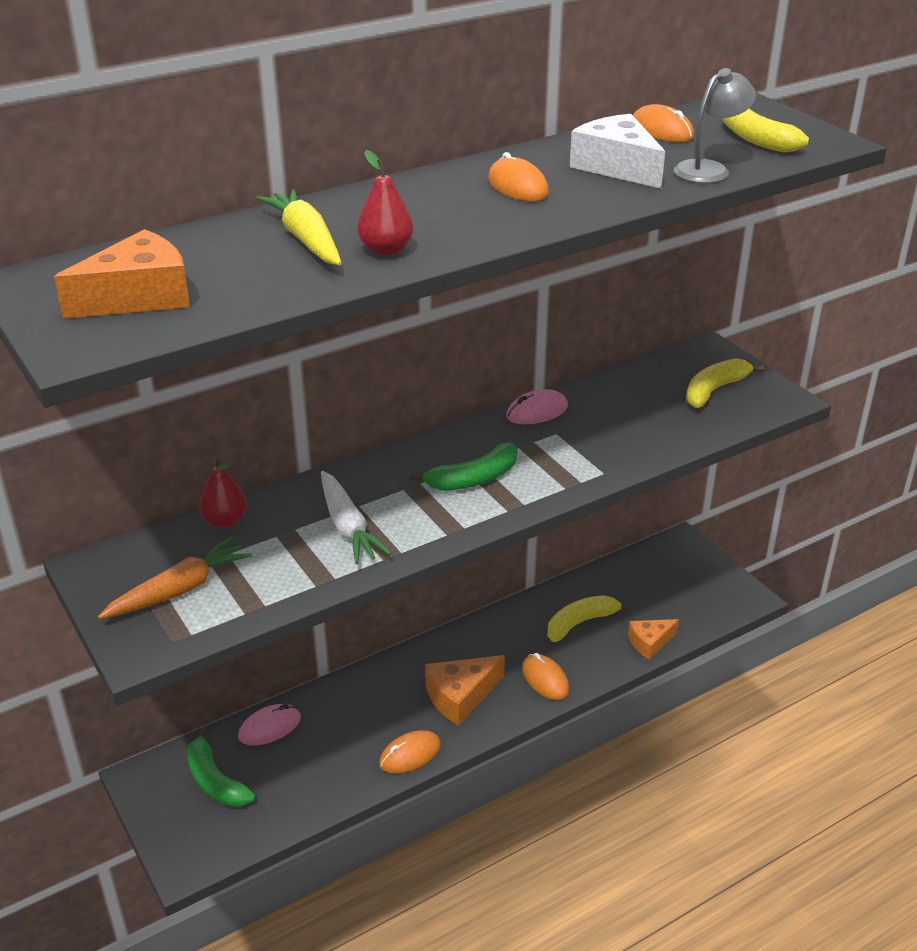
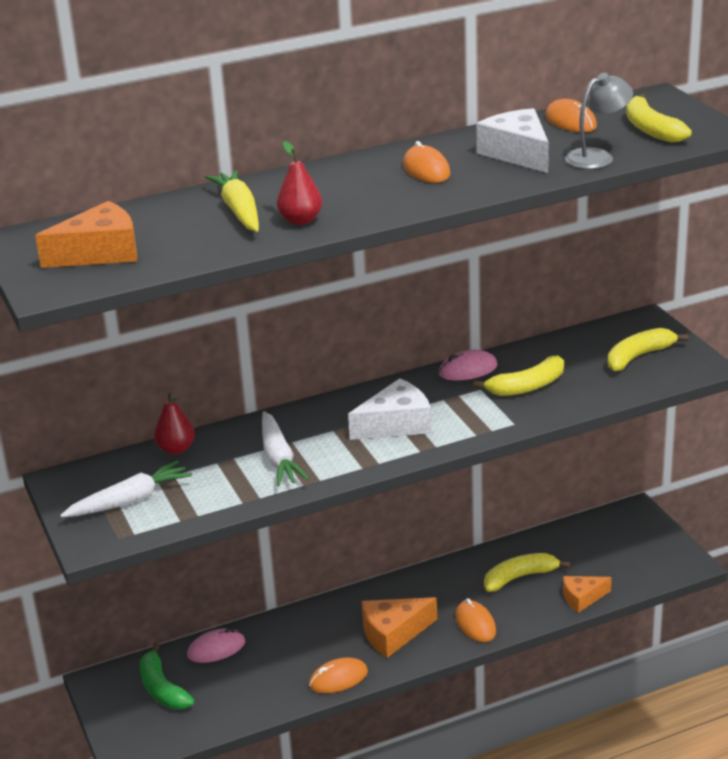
camera: 10 degrees right, 5 degrees down
(179, 590) = (129, 500): orange carrot -> white carrot
(473, 479) = (396, 424): green banana -> white cheese
(606, 429) = (527, 386): none -> yellow banana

__Work order__. Return the listing above word for word, with the pictures removed.

__Response below__.
camera: 10 degrees right, 5 degrees down
(179, 590) = (129, 500): orange carrot -> white carrot
(473, 479) = (396, 424): green banana -> white cheese
(606, 429) = (527, 386): none -> yellow banana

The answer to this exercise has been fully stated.